▶ [Coordinate-based change data]

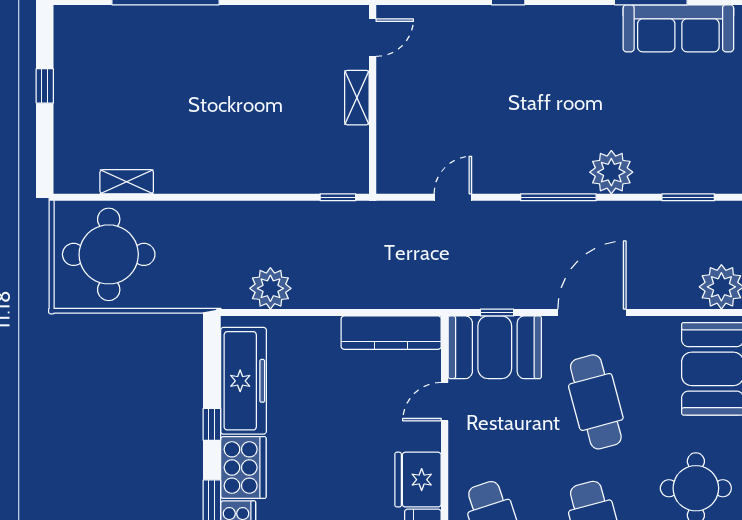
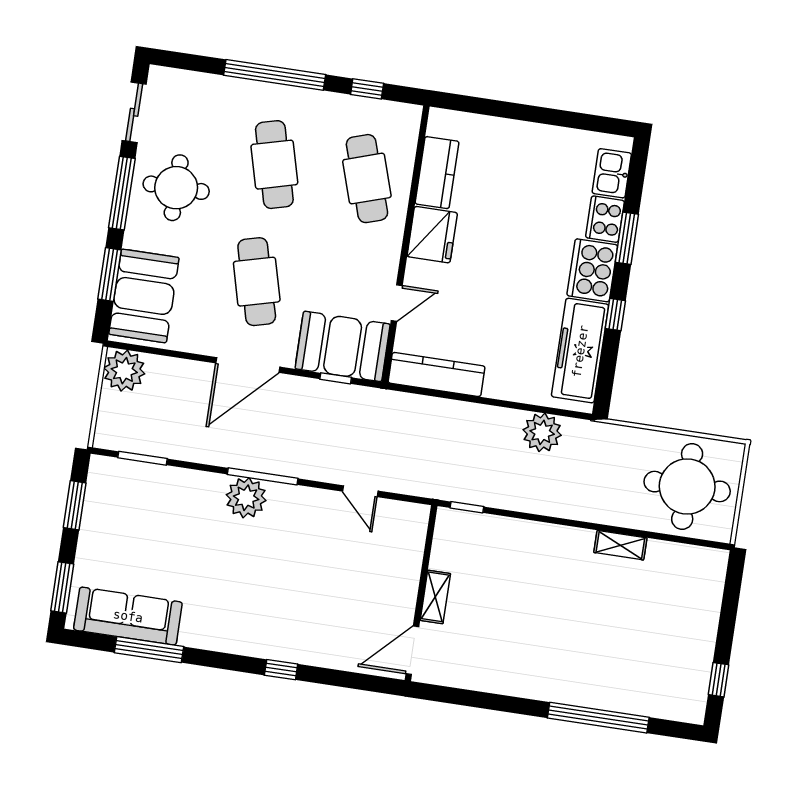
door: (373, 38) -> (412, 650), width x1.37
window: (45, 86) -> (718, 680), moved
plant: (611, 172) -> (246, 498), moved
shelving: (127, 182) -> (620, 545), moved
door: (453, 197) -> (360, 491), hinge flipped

▶ [How to complete this task] Find and copy each line of the data where "moved" is present.

▶ [Task answer]
window: (45, 86) -> (718, 680), moved
plant: (611, 172) -> (246, 498), moved
shelving: (127, 182) -> (620, 545), moved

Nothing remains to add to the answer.